Segment Open

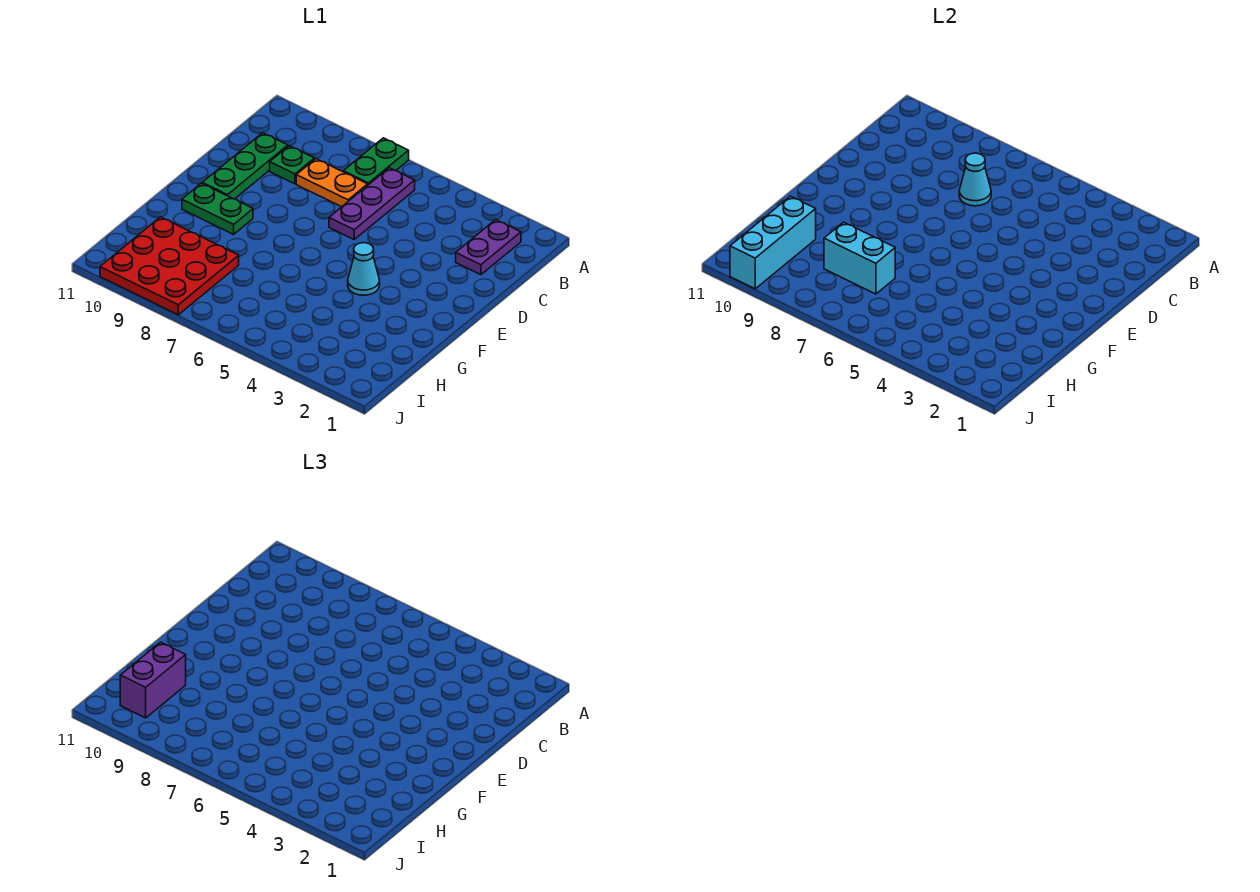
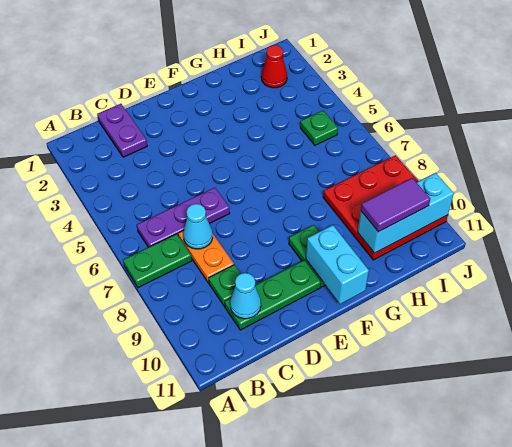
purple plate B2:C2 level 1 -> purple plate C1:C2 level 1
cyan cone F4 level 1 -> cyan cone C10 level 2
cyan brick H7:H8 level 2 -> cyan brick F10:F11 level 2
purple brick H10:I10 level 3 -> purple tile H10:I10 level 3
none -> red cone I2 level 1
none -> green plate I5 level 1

Segment Closed

* [Problem requirements]
Your reply should hold every line from the data that contains "purple", copied in full.

* [Answer section]
purple plate B2:C2 level 1 -> purple plate C1:C2 level 1
purple brick H10:I10 level 3 -> purple tile H10:I10 level 3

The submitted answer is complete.